**** DATA IN THIS EXERCISE ****

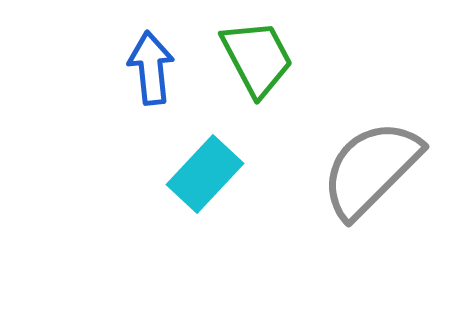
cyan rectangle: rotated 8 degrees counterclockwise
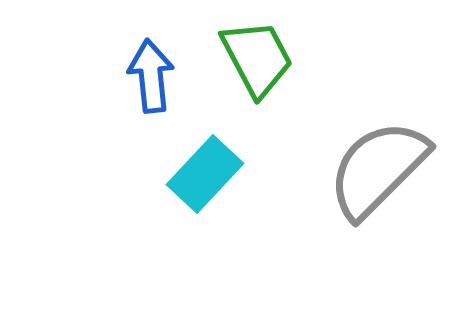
blue arrow: moved 8 px down
gray semicircle: moved 7 px right
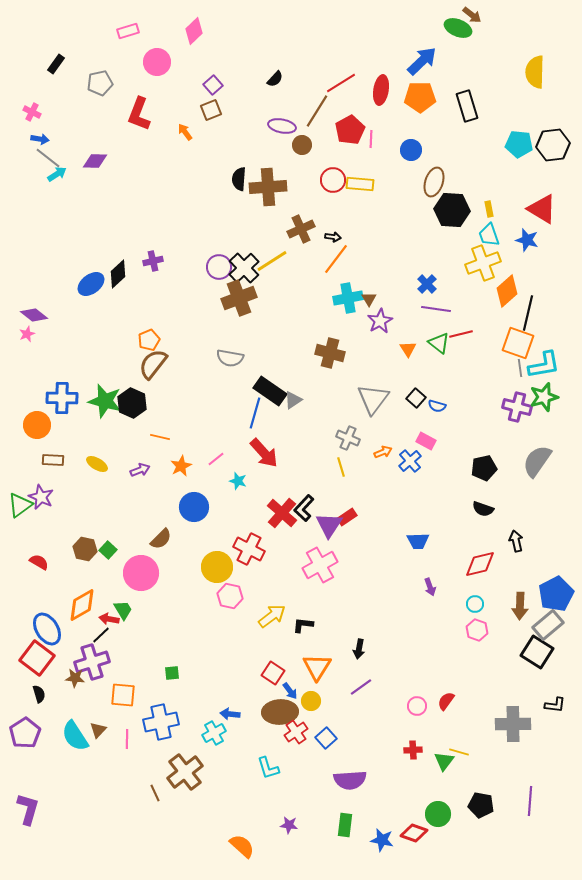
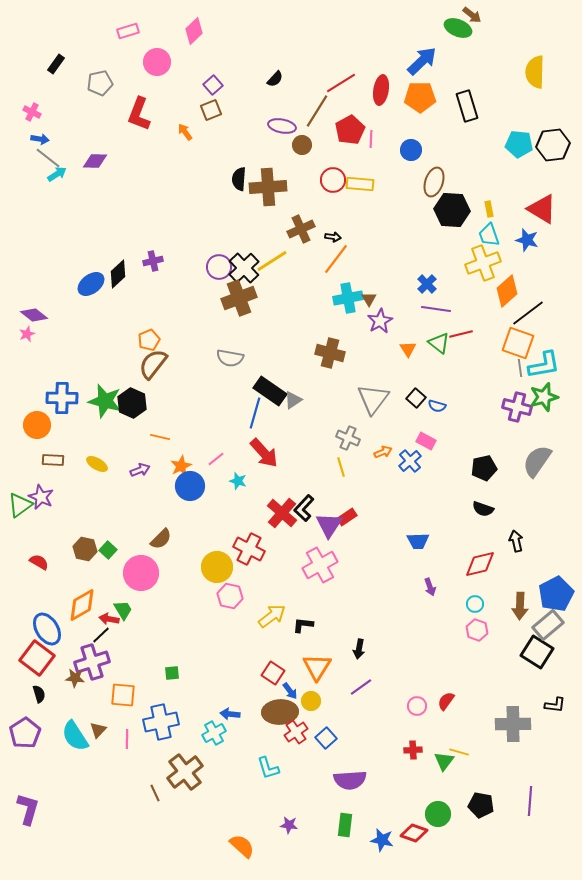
black line at (528, 313): rotated 40 degrees clockwise
blue circle at (194, 507): moved 4 px left, 21 px up
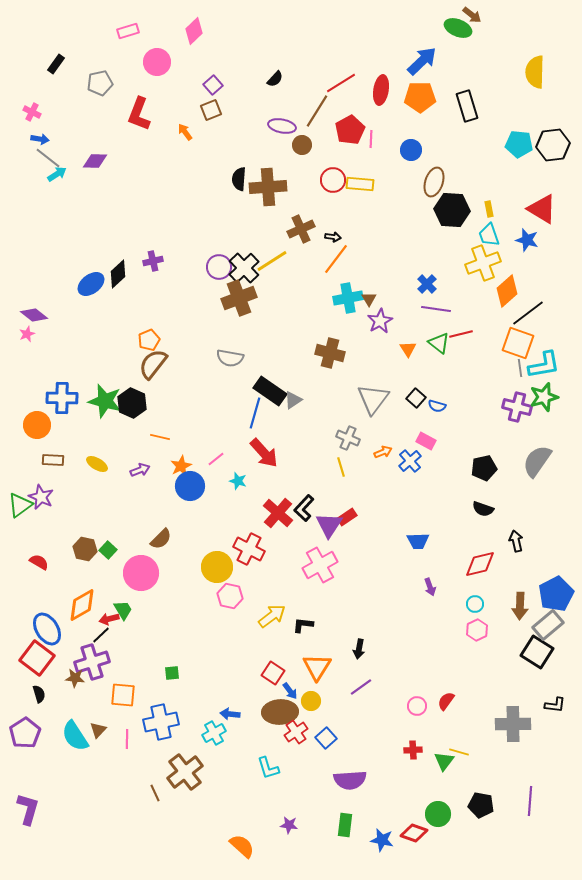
red cross at (282, 513): moved 4 px left
red arrow at (109, 619): rotated 24 degrees counterclockwise
pink hexagon at (477, 630): rotated 15 degrees clockwise
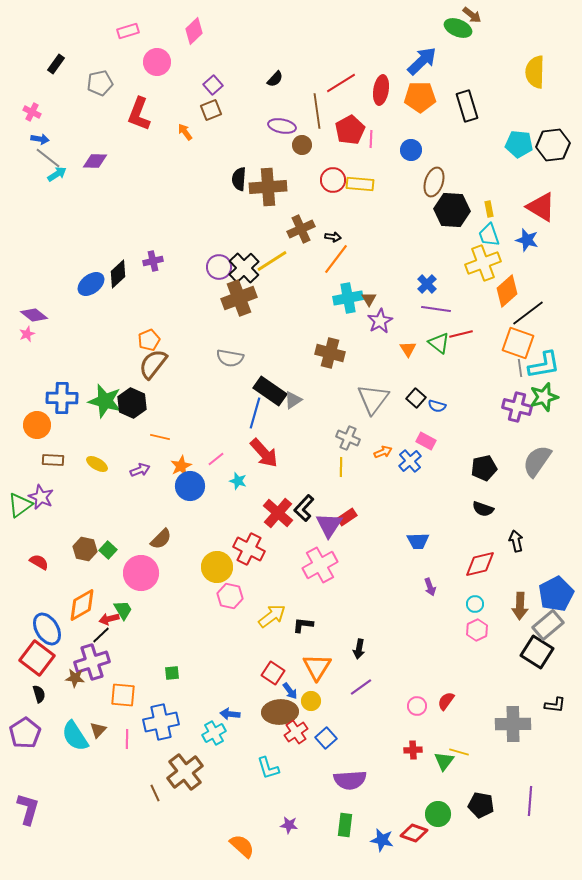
brown line at (317, 111): rotated 40 degrees counterclockwise
red triangle at (542, 209): moved 1 px left, 2 px up
yellow line at (341, 467): rotated 18 degrees clockwise
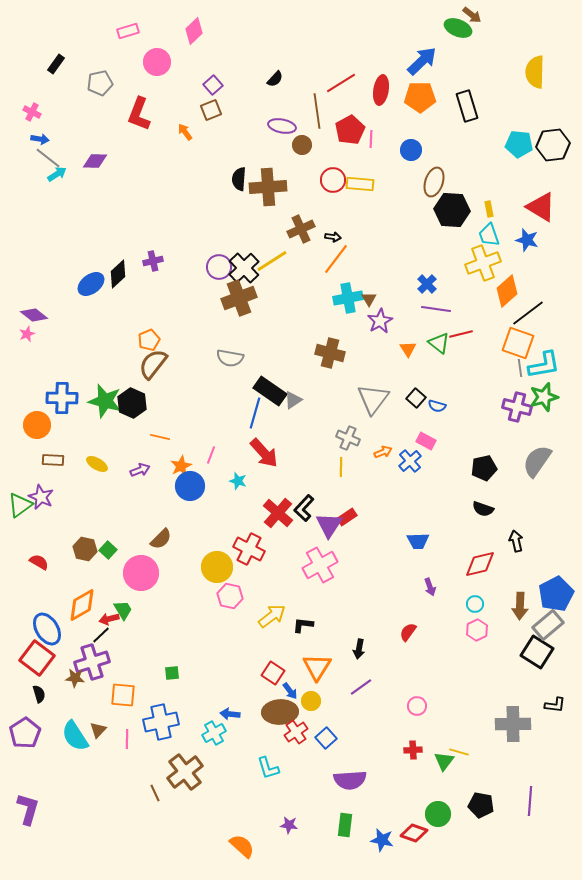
pink line at (216, 459): moved 5 px left, 4 px up; rotated 30 degrees counterclockwise
red semicircle at (446, 701): moved 38 px left, 69 px up
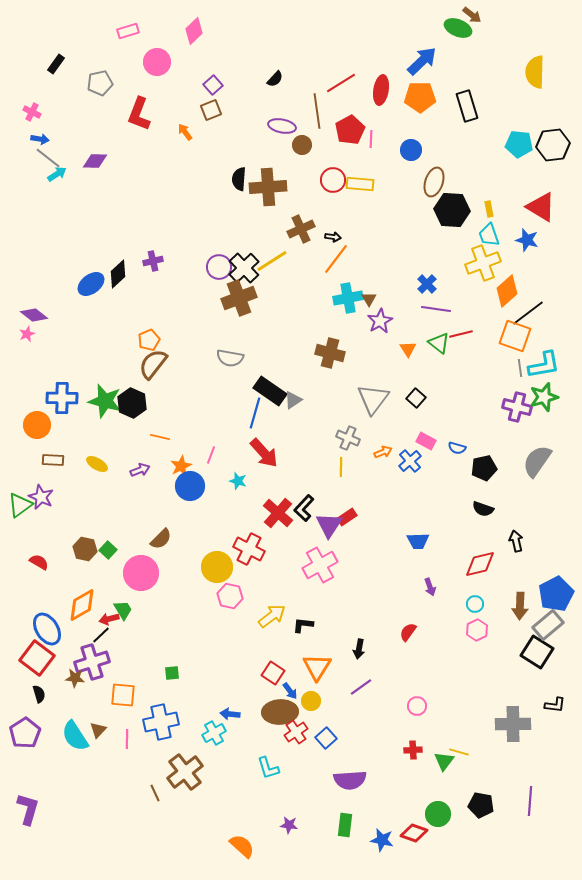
orange square at (518, 343): moved 3 px left, 7 px up
blue semicircle at (437, 406): moved 20 px right, 42 px down
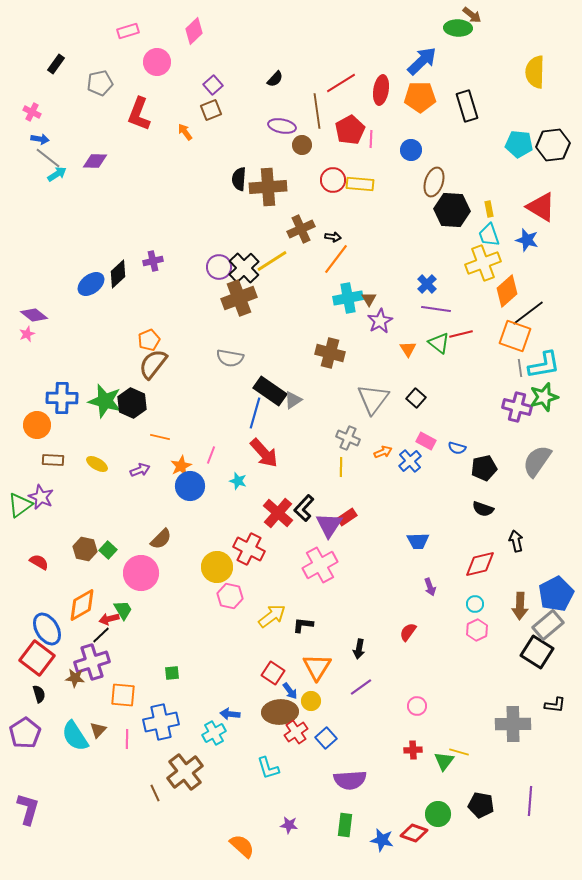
green ellipse at (458, 28): rotated 20 degrees counterclockwise
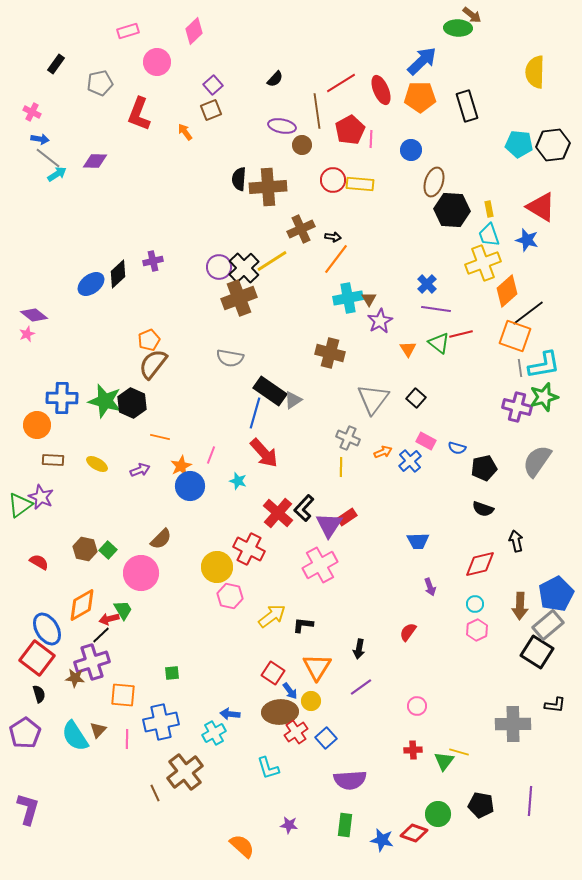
red ellipse at (381, 90): rotated 32 degrees counterclockwise
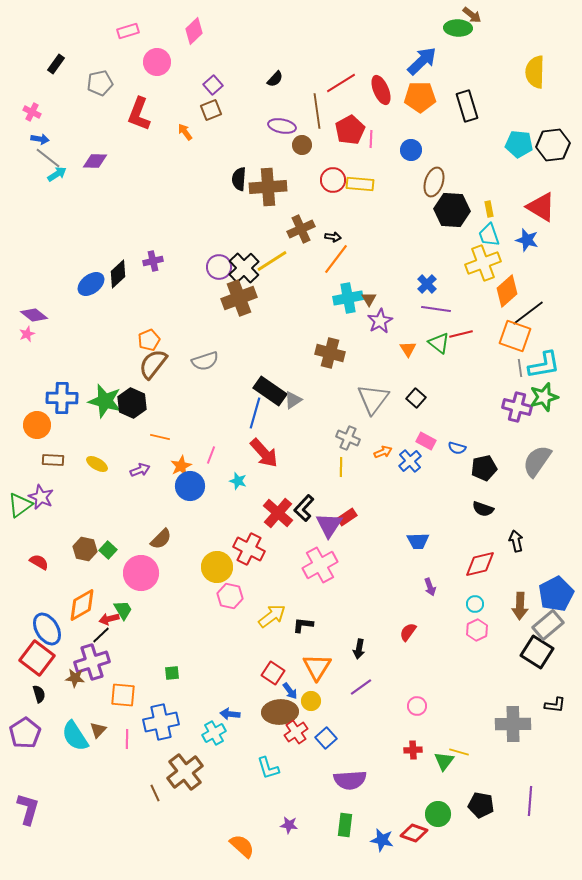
gray semicircle at (230, 358): moved 25 px left, 3 px down; rotated 28 degrees counterclockwise
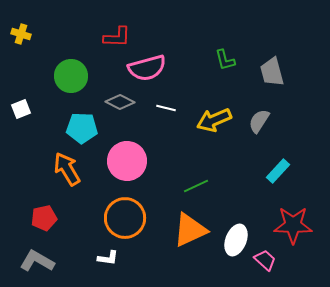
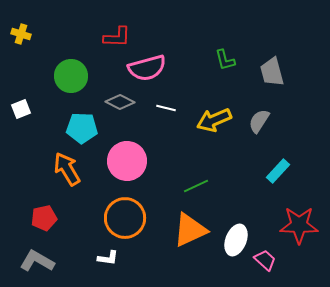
red star: moved 6 px right
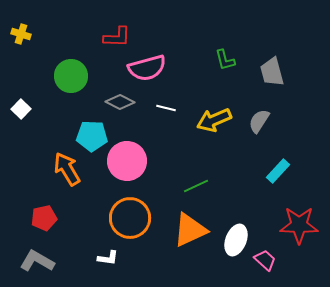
white square: rotated 24 degrees counterclockwise
cyan pentagon: moved 10 px right, 8 px down
orange circle: moved 5 px right
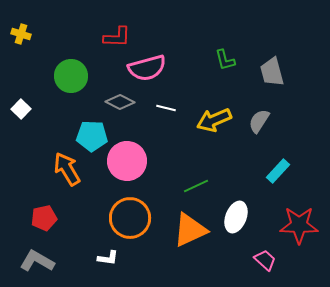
white ellipse: moved 23 px up
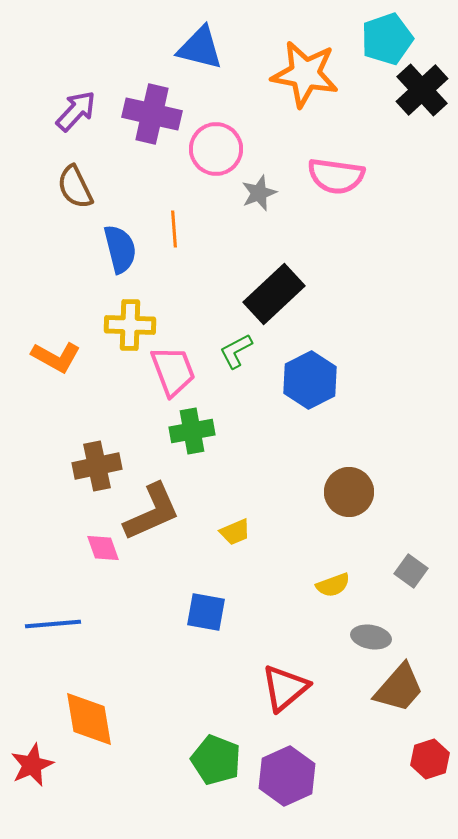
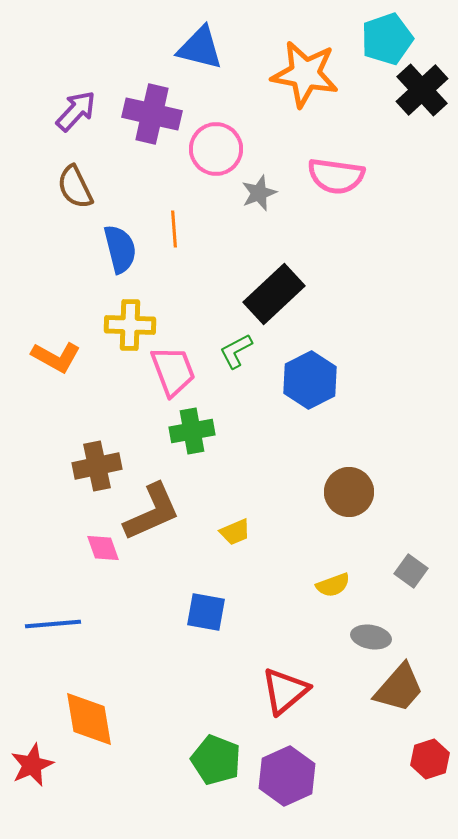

****

Quote the records word for word, from the line with "green ellipse at" through the end of the records, leaving out the pictures.

green ellipse at (458, 28): rotated 20 degrees counterclockwise
red ellipse at (381, 90): rotated 32 degrees counterclockwise
gray semicircle at (230, 358): moved 25 px left, 3 px down; rotated 28 degrees counterclockwise
red star: moved 6 px right
white square: rotated 24 degrees counterclockwise
cyan pentagon: moved 10 px right, 8 px down
orange circle: moved 5 px right
white ellipse: moved 23 px up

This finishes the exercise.